SUPPLIED MATERIAL →
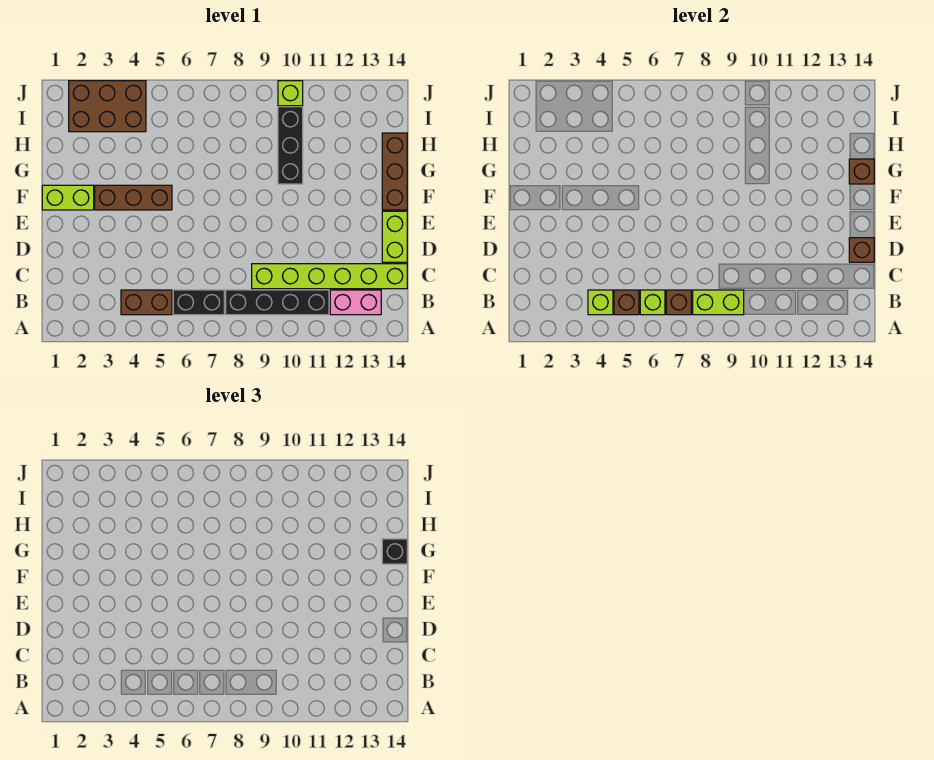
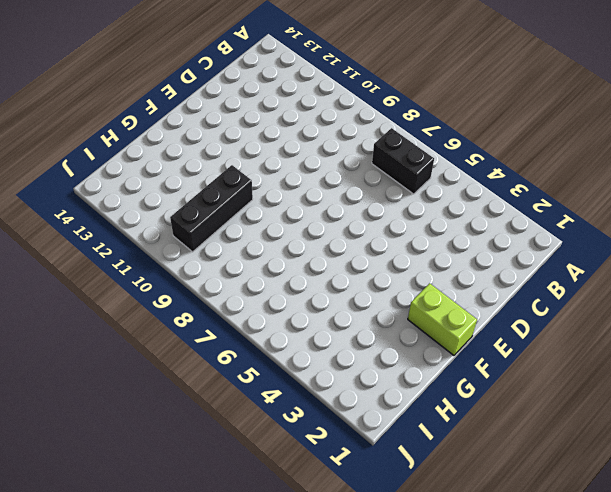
none -> brown brick B4:B5 level 1
none -> black brick B8:B11 level 1
none -> pink brick B12:B13 level 1

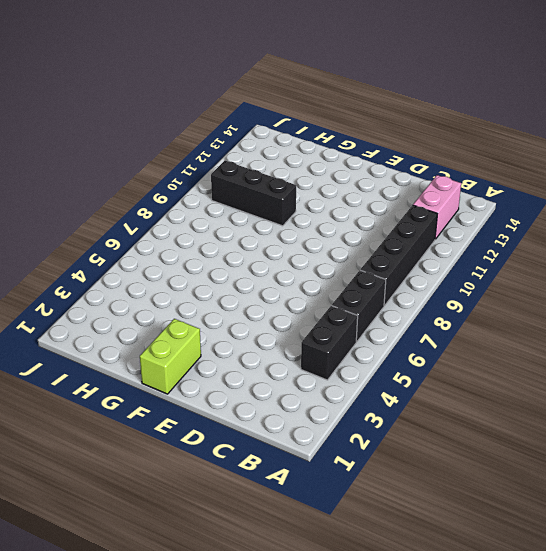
black brick B4:B5 level 1 -> brown brick B4:B5 level 1
none -> lime brick C9:C14 level 1
none -> lime brick D14:E14 level 1
none -> brown brick F3:F5 level 1

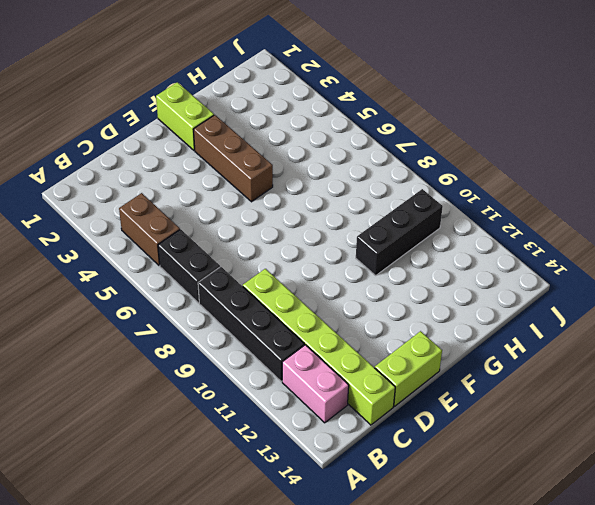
none -> brown brick F14:H14 level 1
none -> brown brick I2:J4 level 1
none -> lime brick J10 level 1

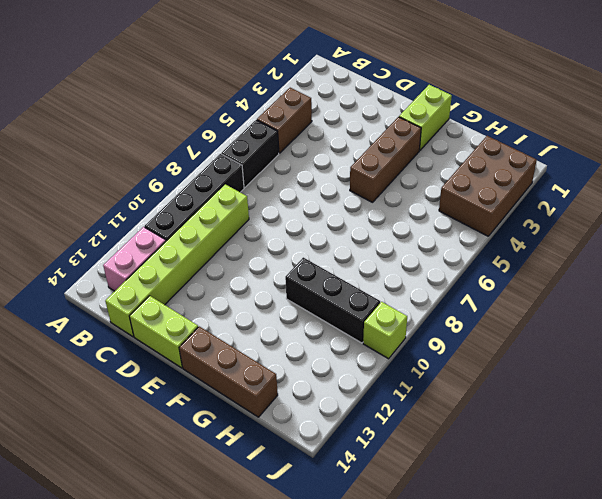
none -> lime brick B4 level 2
none -> brown brick B5 level 2
none -> lime brick B6 level 2

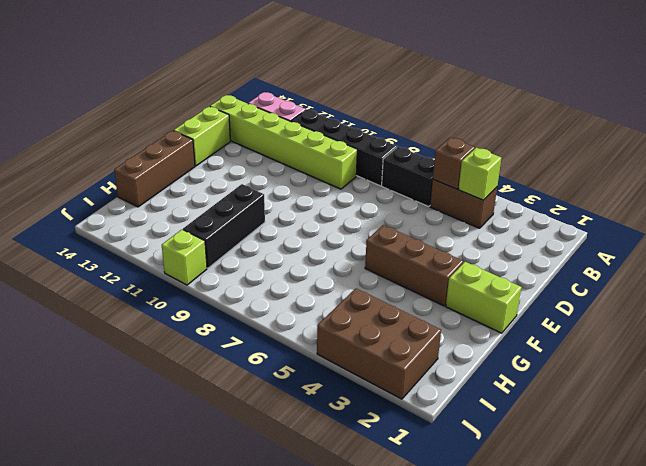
none -> lime brick B6 level 2
none -> brown brick B7 level 2
none -> lime brick B8:B9 level 2

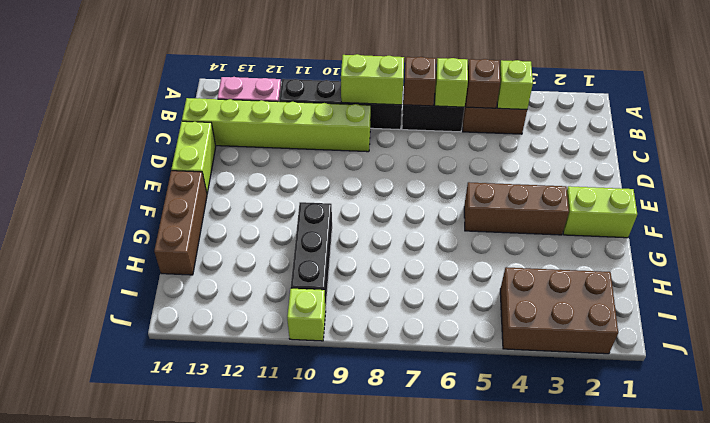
none -> brown brick D14 level 2
none -> brown brick G14 level 2
none -> black brick G14 level 3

INSTRUCTIONS FOR THE TASK →
An exact copy of the lines from the one holding "none -> brown brick G14 level 2" through the end of the data is the whole answer.

EXERCISE ANSWER →
none -> brown brick G14 level 2
none -> black brick G14 level 3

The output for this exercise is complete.